Task: When you output the records, match them exactly and omit any picture they include.

Information supplied:
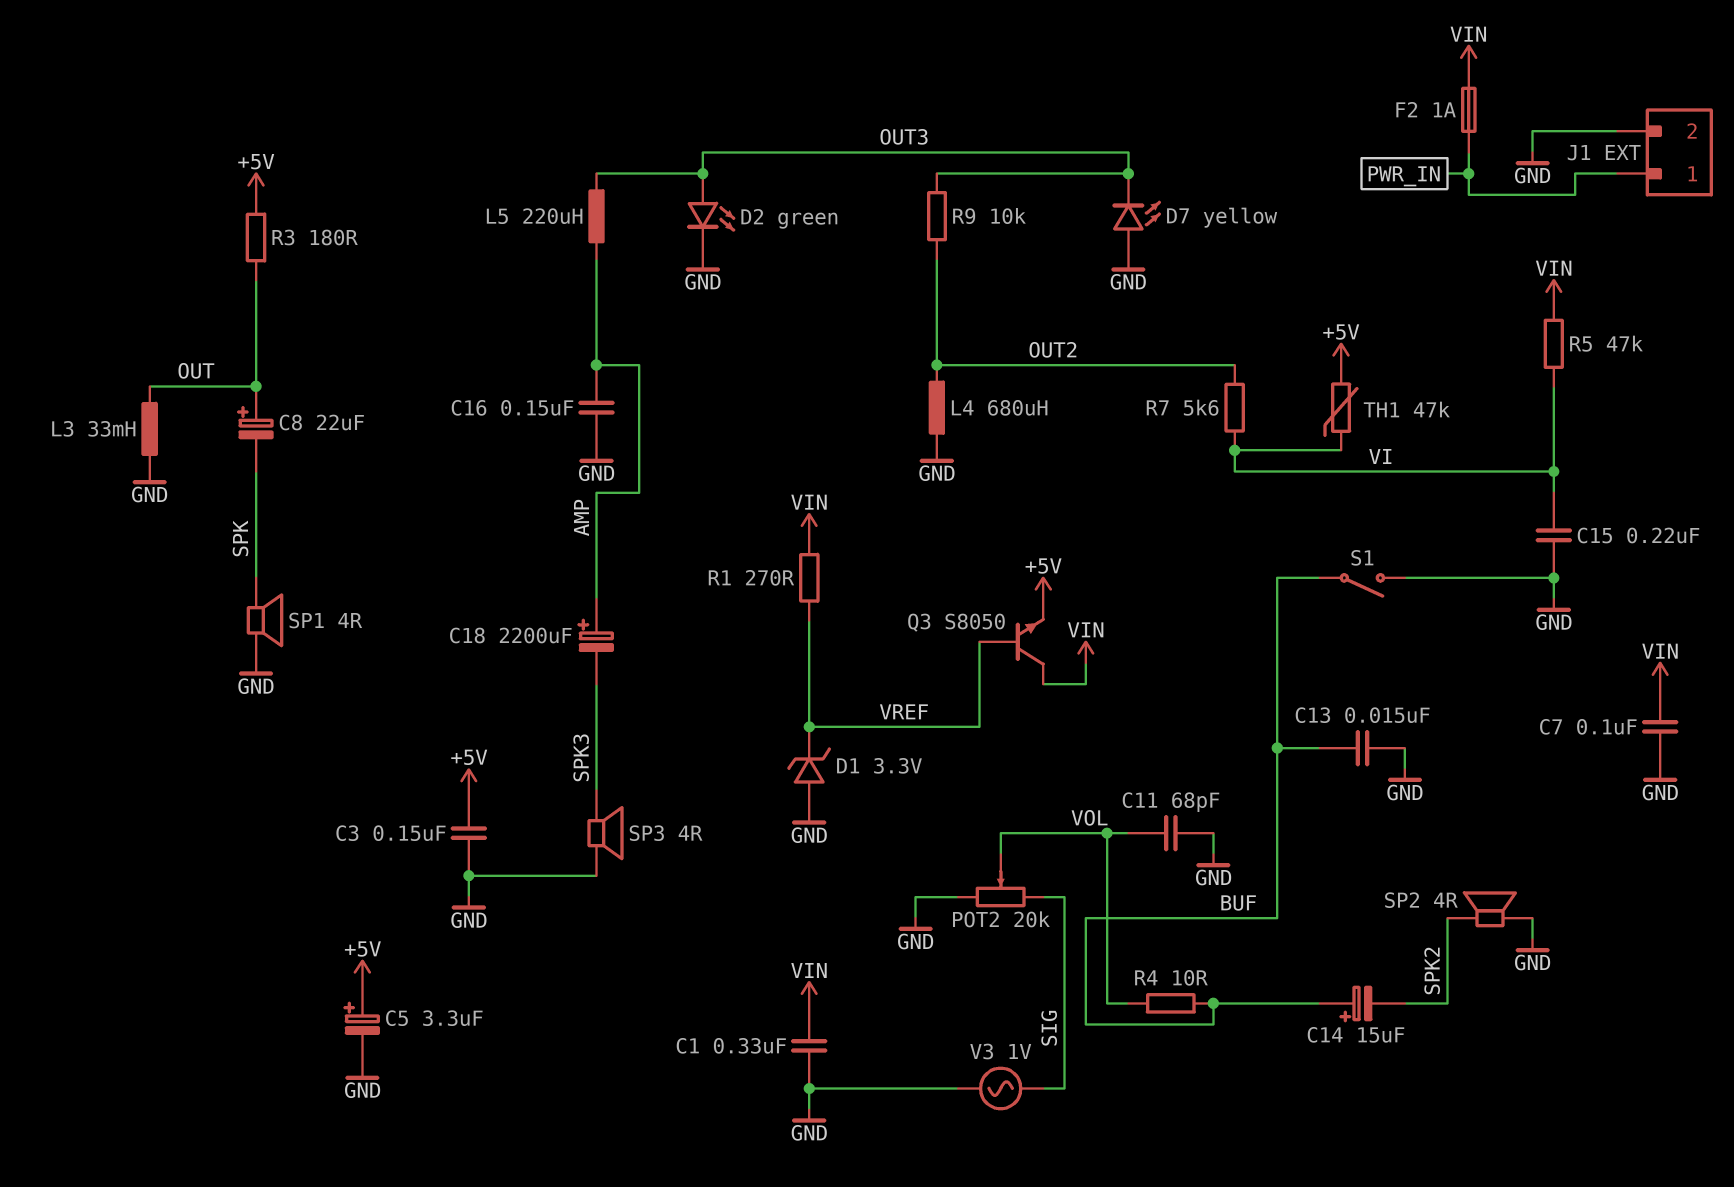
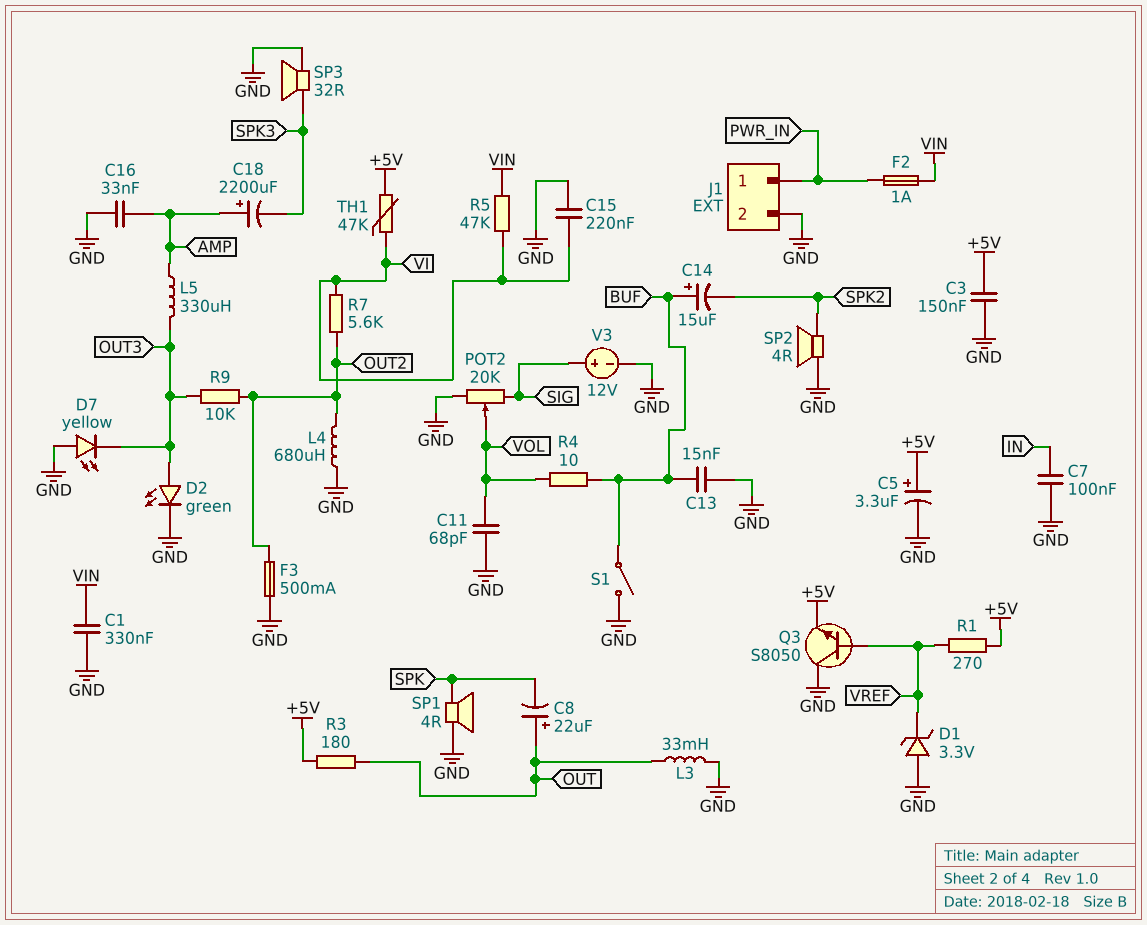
C7: 100nF (GND, VIN) -> 100nF (GND, IN)
C16: 150nF (AMP, GND) -> 33nF (AMP, GND)
F3: none -> 500mA (GND, OUT2)
L5: 220uH (AMP, OUT3) -> 330uH (AMP, OUT3)
Q3: NPN S8050 (B VREF, C VIN, E +5V) -> NPN S8050 (B VREF, C GND, E +5V)
R1: 270 (VIN, VREF) -> 270 (+5V, VREF)
SP3: speaker 4R (GND, SPK3) -> speaker 32R (GND, SPK3)
V3: AC 1V (GND, SIG) -> 12V (plus SIG, minus GND)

Answer space:
C7: 100nF (GND, VIN) -> 100nF (GND, IN)
C16: 150nF (AMP, GND) -> 33nF (AMP, GND)
F3: none -> 500mA (GND, OUT2)
L5: 220uH (AMP, OUT3) -> 330uH (AMP, OUT3)
Q3: NPN S8050 (B VREF, C VIN, E +5V) -> NPN S8050 (B VREF, C GND, E +5V)
R1: 270 (VIN, VREF) -> 270 (+5V, VREF)
SP3: speaker 4R (GND, SPK3) -> speaker 32R (GND, SPK3)
V3: AC 1V (GND, SIG) -> 12V (plus SIG, minus GND)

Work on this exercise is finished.